◆ **Work instruction**: Exactly as written, print each of the entries.

Dataset excerpts:

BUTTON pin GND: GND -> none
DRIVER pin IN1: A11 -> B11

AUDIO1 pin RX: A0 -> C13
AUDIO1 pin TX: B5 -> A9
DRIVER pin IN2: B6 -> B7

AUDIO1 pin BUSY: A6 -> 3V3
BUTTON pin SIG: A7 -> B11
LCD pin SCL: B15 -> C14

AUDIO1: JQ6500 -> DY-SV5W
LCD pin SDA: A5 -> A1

◆ **Solution below**:
BUTTON pin GND: GND -> none
DRIVER pin IN1: A11 -> B11

AUDIO1 pin RX: A0 -> C13
AUDIO1 pin TX: B5 -> A9
DRIVER pin IN2: B6 -> B7

AUDIO1 pin BUSY: A6 -> 3V3
BUTTON pin SIG: A7 -> B11
LCD pin SCL: B15 -> C14

AUDIO1: JQ6500 -> DY-SV5W
LCD pin SDA: A5 -> A1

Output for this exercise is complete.